═══ Given information

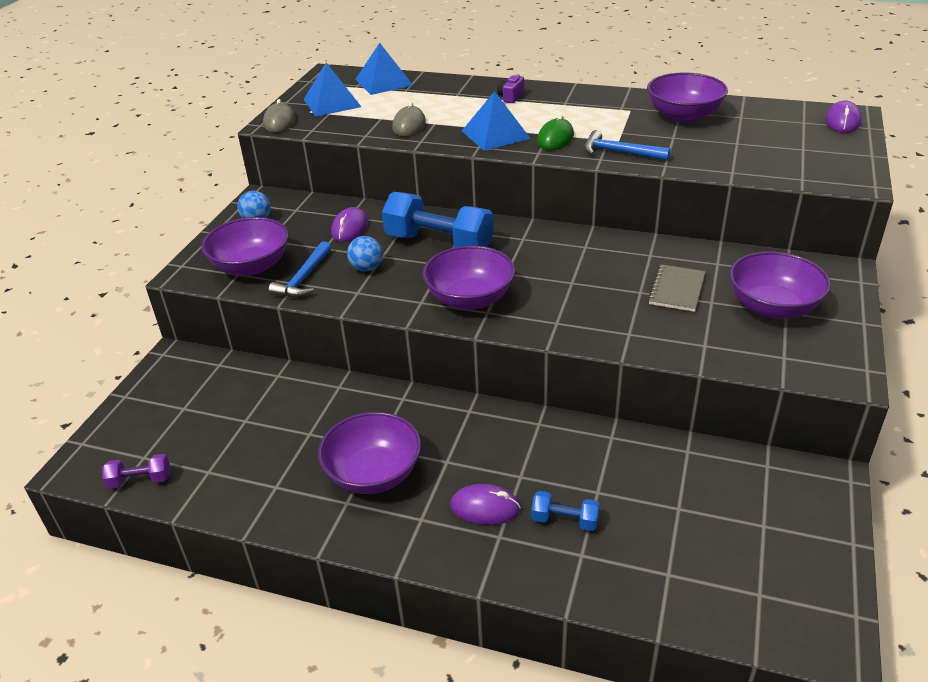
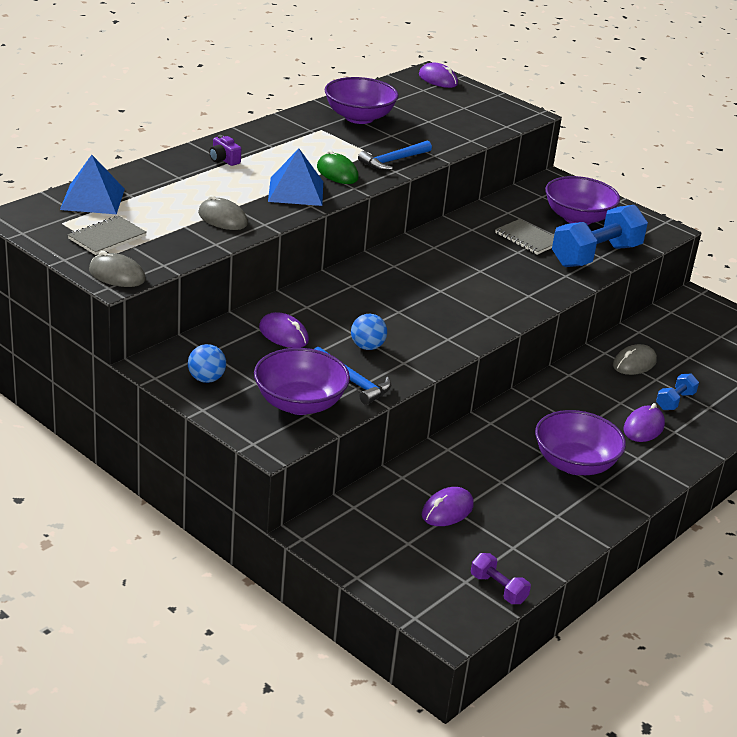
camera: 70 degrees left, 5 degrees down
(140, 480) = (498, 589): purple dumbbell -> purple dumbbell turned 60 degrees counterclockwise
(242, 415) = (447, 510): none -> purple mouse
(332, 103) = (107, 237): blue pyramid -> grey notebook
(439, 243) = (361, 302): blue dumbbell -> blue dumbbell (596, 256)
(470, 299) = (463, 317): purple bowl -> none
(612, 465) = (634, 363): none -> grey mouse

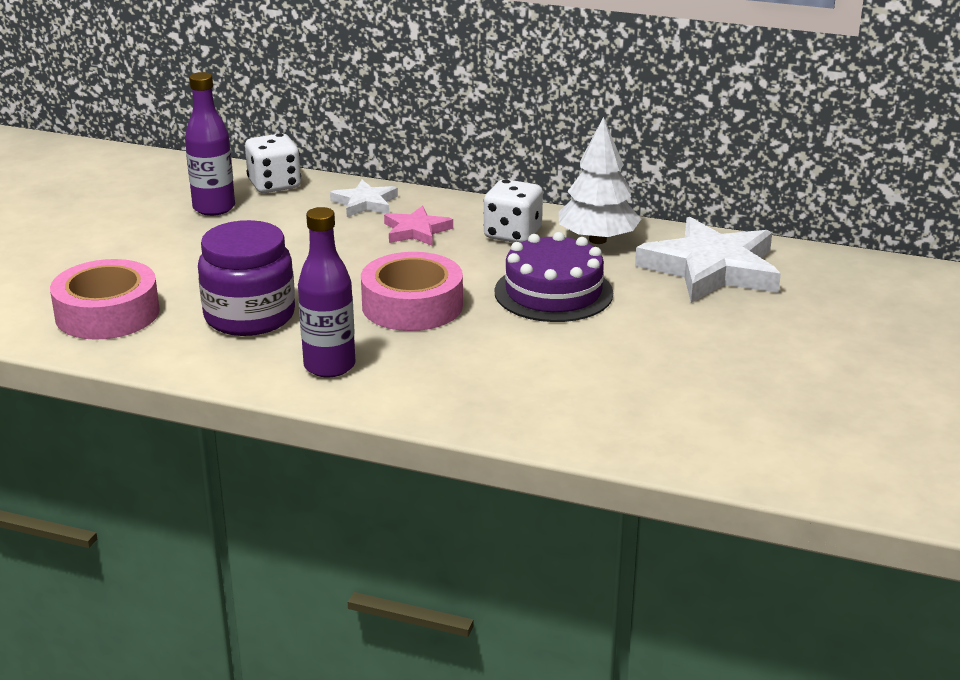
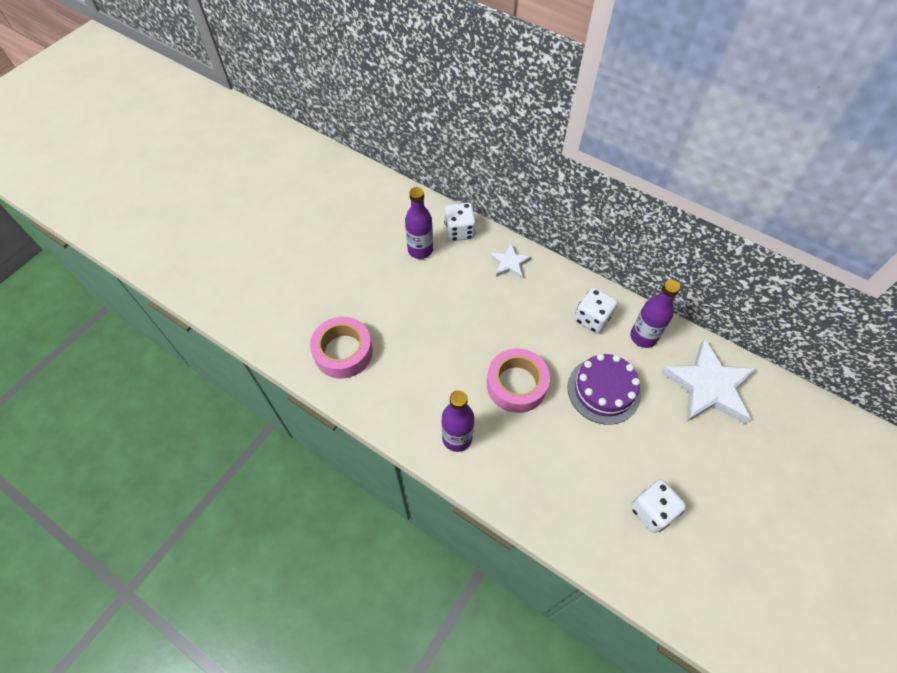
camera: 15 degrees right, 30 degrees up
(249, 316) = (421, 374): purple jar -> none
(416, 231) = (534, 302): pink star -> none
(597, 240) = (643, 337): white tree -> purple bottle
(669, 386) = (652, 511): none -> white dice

══════
═══ Given information

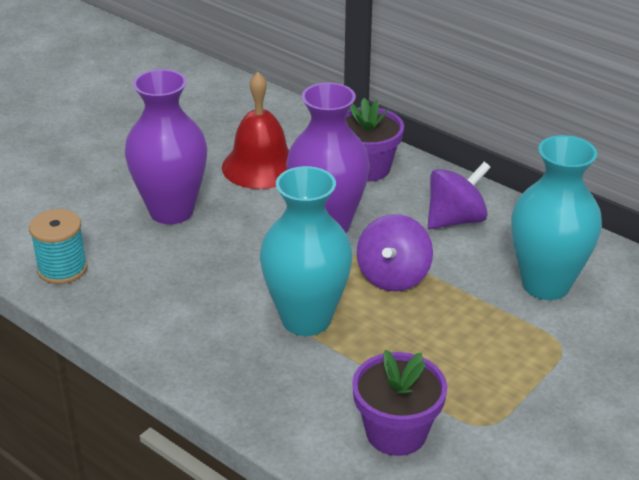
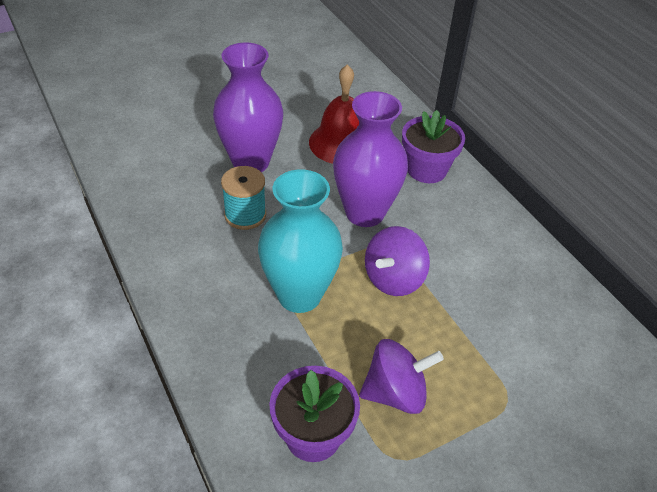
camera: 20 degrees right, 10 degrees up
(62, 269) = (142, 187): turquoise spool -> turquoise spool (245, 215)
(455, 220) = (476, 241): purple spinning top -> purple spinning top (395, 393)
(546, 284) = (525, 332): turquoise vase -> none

══════

Action item>
Using the entries above, reproduce word for word only the lines from the one that contains "camera: 70 degrees left, 5 degrees down" to the one that contains "(669, 386) = (652, 511): none -> white dice", both ends included, and drop every picture.

Solution to this problem>
camera: 70 degrees left, 5 degrees down
(140, 480) = (498, 589): purple dumbbell -> purple dumbbell turned 60 degrees counterclockwise
(242, 415) = (447, 510): none -> purple mouse
(332, 103) = (107, 237): blue pyramid -> grey notebook
(439, 243) = (361, 302): blue dumbbell -> blue dumbbell (596, 256)
(470, 299) = (463, 317): purple bowl -> none
(612, 465) = (634, 363): none -> grey mouse

camera: 15 degrees right, 30 degrees up
(249, 316) = (421, 374): purple jar -> none
(416, 231) = (534, 302): pink star -> none
(597, 240) = (643, 337): white tree -> purple bottle
(669, 386) = (652, 511): none -> white dice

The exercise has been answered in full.